> **What you have to do**:
Write out each entry below exactly; the images do not belong in your copy.

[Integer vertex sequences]
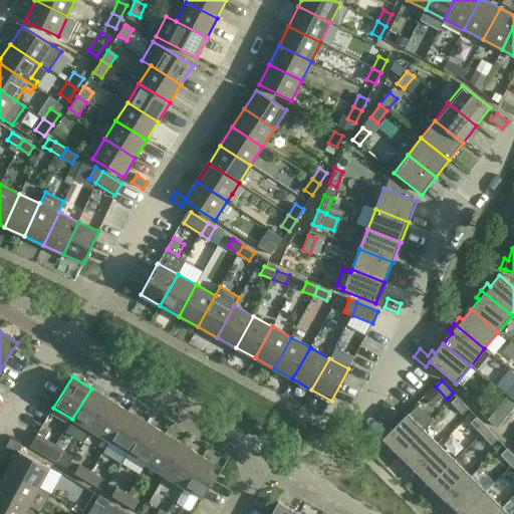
[(513,382),(505,394),(513,401),(513,382)]
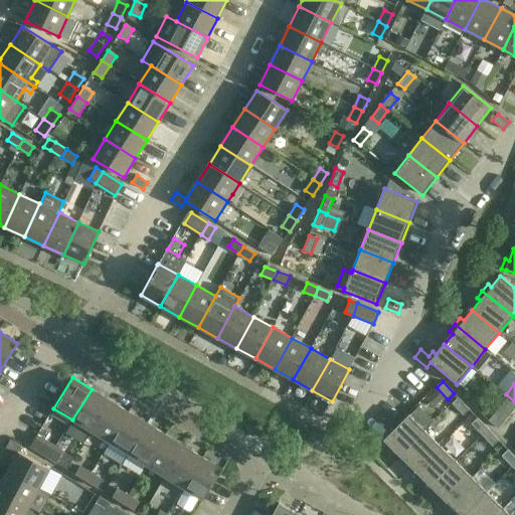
[(72,419),(91,432),(110,400),(92,389),(72,419)]
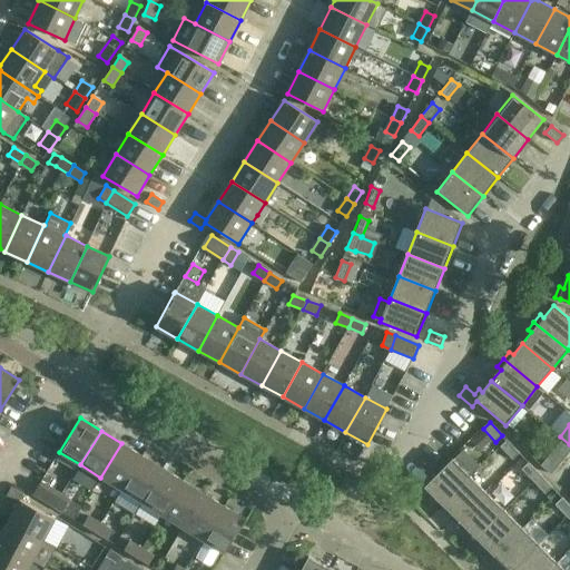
[(483,431),(472,442),(481,450),(491,440),(483,431)]
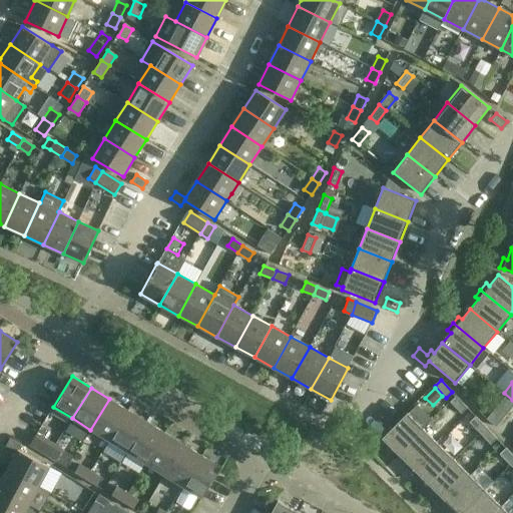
[(461,414),(467,408),(456,396),(450,402),(461,414)]
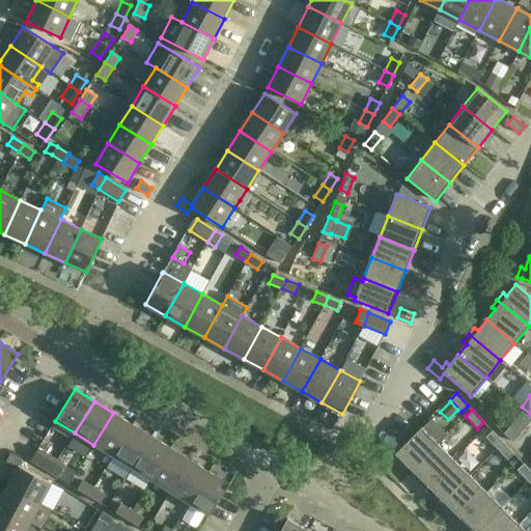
[(530,416),(524,410),(502,435),(512,443),(530,420),(530,416)]
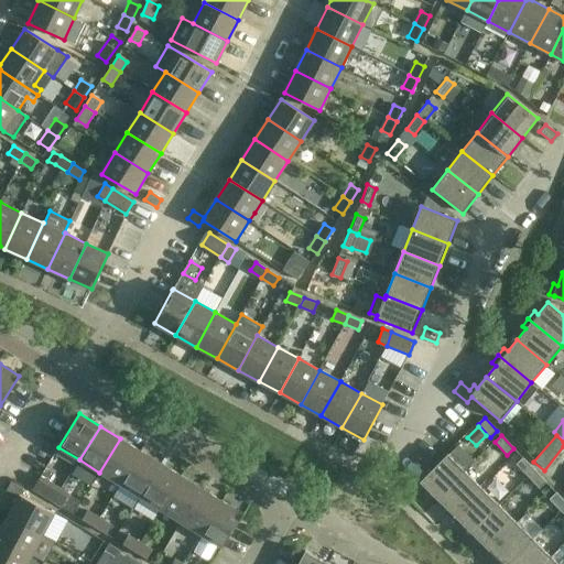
[(99,473),(120,485),(141,451),(120,438),(99,473)]
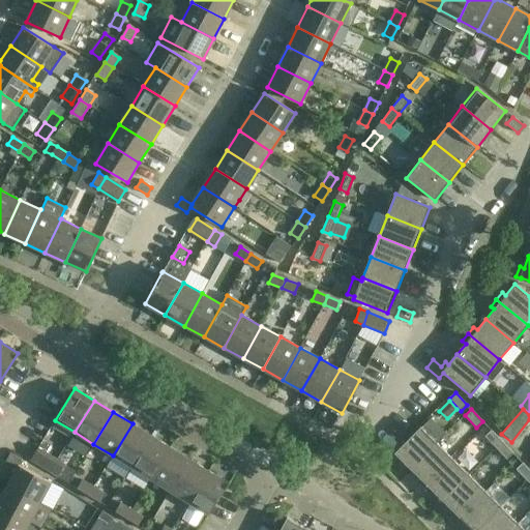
[(395,451),(391,455),(399,463),(402,460),(411,469),(437,443),(446,434),(431,418),(421,428),(420,427),(407,440),(395,452),(395,451)]
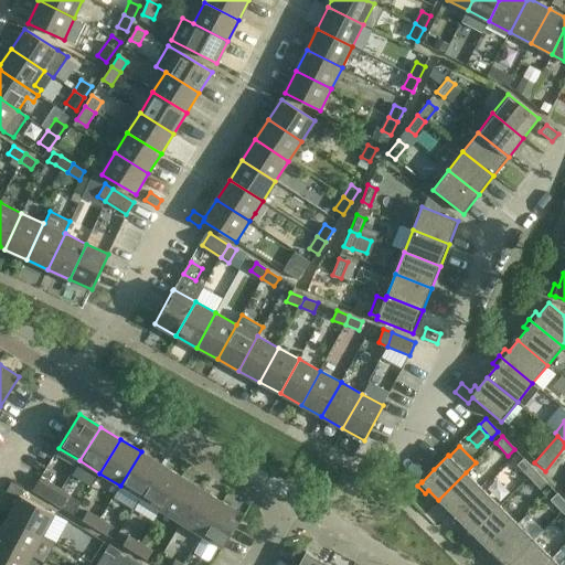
[(161,465),(141,451),(120,486),(140,498),(161,465)]
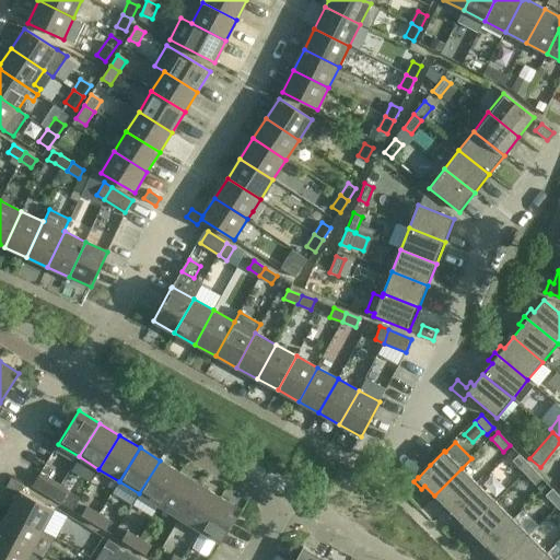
[(518,455),(512,461),(514,463),(524,474),(531,467),(518,455)]
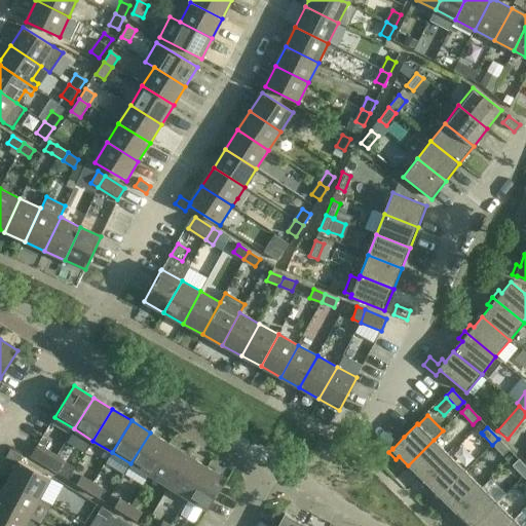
[(130,463),(150,476),(168,444),(150,433),(130,463)]
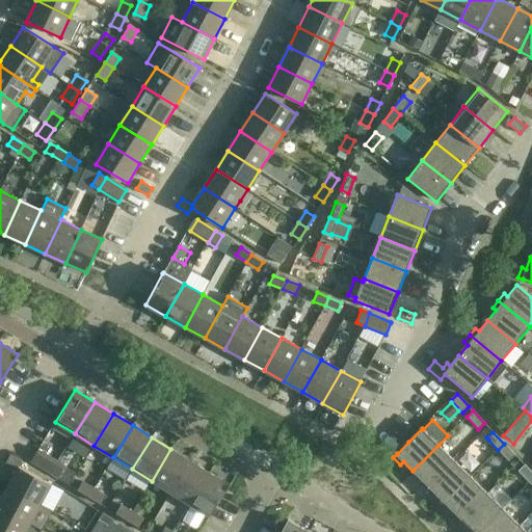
[(504,444),(498,450),(499,451),(509,461),(515,455),(504,444)]
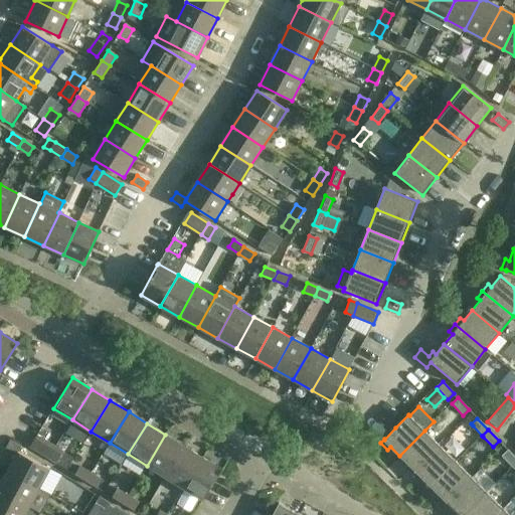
[(441,446),(424,431),(399,456),(408,465),(405,468),(412,475),(441,446)]
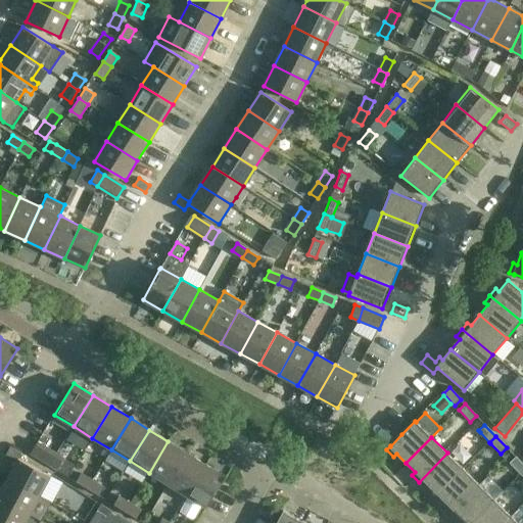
[(50,466),(57,454),(38,441),(30,454),(50,466)]
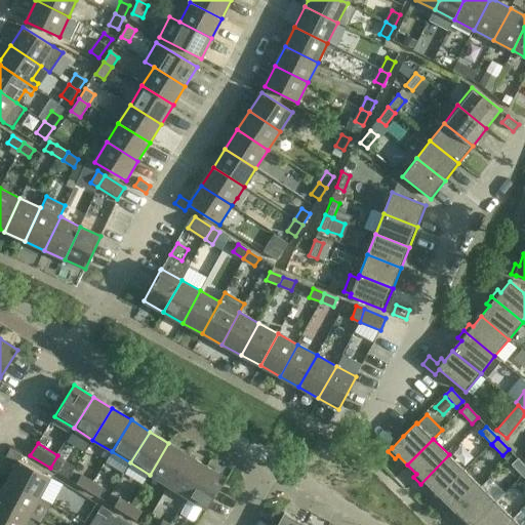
[(188,454),(168,443),(150,475),(168,486),(188,454)]
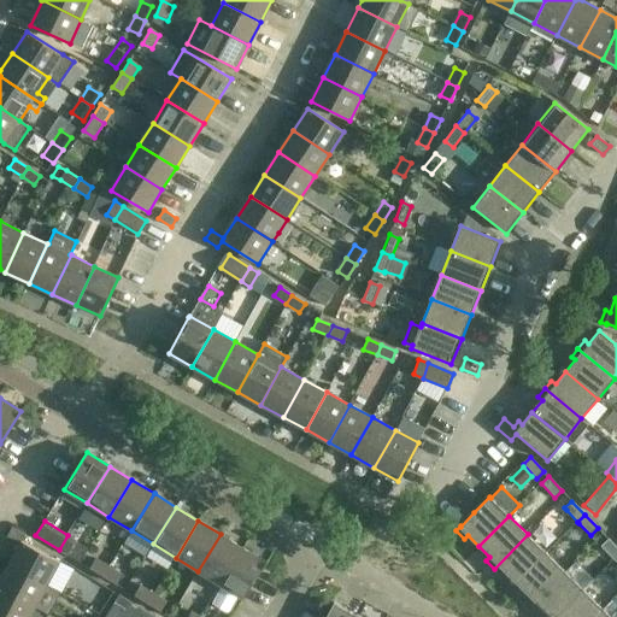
[(9,565),(47,585),(59,562),(22,541),(25,535),(12,528),(7,536),(21,544),(9,565)]
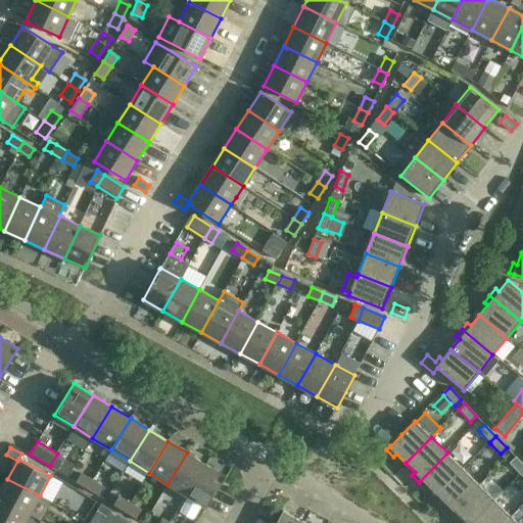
[(168,484),(186,495),(205,465),(187,453),(168,484)]
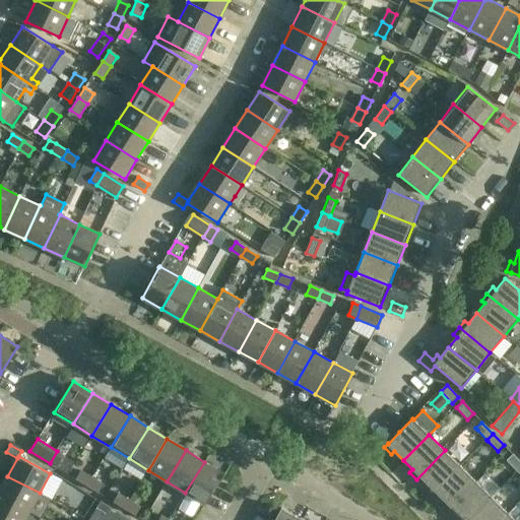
[(460,466),(445,450),(416,479),(423,485),(426,482),(435,492),(460,466)]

> **Solution to this exercise**:
[(513,382),(505,394),(513,401),(513,382)]
[(72,419),(91,432),(110,400),(92,389),(72,419)]
[(483,431),(472,442),(481,450),(491,440),(483,431)]
[(461,414),(467,408),(456,396),(450,402),(461,414)]
[(530,416),(524,410),(502,435),(512,443),(530,420),(530,416)]
[(99,473),(120,485),(141,451),(120,438),(99,473)]
[(395,451),(391,455),(399,463),(402,460),(411,469),(437,443),(446,434),(431,418),(421,428),(420,427),(407,440),(395,452),(395,451)]
[(161,465),(141,451),(120,486),(140,498),(161,465)]
[(518,455),(512,461),(514,463),(524,474),(531,467),(518,455)]
[(130,463),(150,476),(168,444),(150,433),(130,463)]
[(504,444),(498,450),(499,451),(509,461),(515,455),(504,444)]
[(441,446),(424,431),(399,456),(408,465),(405,468),(412,475),(441,446)]
[(50,466),(57,454),(38,441),(30,454),(50,466)]
[(188,454),(168,443),(150,475),(168,486),(188,454)]
[(9,565),(47,585),(59,562),(22,541),(25,535),(12,528),(7,536),(21,544),(9,565)]
[(168,484),(186,495),(205,465),(187,453),(168,484)]
[(460,466),(445,450),(416,479),(423,485),(426,482),(435,492),(460,466)]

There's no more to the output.